Object state comparisons:
◇ ◇ ◇ ◇ ◇
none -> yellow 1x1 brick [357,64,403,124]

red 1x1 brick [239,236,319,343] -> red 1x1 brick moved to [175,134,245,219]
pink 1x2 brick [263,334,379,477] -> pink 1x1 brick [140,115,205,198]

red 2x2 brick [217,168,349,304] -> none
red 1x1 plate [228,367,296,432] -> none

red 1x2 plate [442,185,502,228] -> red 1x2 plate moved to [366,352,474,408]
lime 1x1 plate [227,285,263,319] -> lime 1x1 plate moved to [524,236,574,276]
◇ ◇ ◇ ◇ ◇
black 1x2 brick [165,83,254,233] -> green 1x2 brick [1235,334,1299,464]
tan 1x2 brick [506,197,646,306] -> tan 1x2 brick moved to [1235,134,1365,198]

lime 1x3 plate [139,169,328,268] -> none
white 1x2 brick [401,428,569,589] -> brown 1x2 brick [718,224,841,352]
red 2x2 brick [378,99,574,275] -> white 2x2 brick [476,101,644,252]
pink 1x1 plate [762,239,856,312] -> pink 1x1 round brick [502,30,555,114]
◇ ◇ ◇ ◇ ◇
From the data above, return every line from the line that has "none -> yellow 1x1 brick [357,64,403,124]" up to and including the line that has "red 1x1 plate [228,367,296,432] -> none", exactly.

none -> yellow 1x1 brick [357,64,403,124]

red 1x1 brick [239,236,319,343] -> red 1x1 brick moved to [175,134,245,219]
pink 1x2 brick [263,334,379,477] -> pink 1x1 brick [140,115,205,198]

red 2x2 brick [217,168,349,304] -> none
red 1x1 plate [228,367,296,432] -> none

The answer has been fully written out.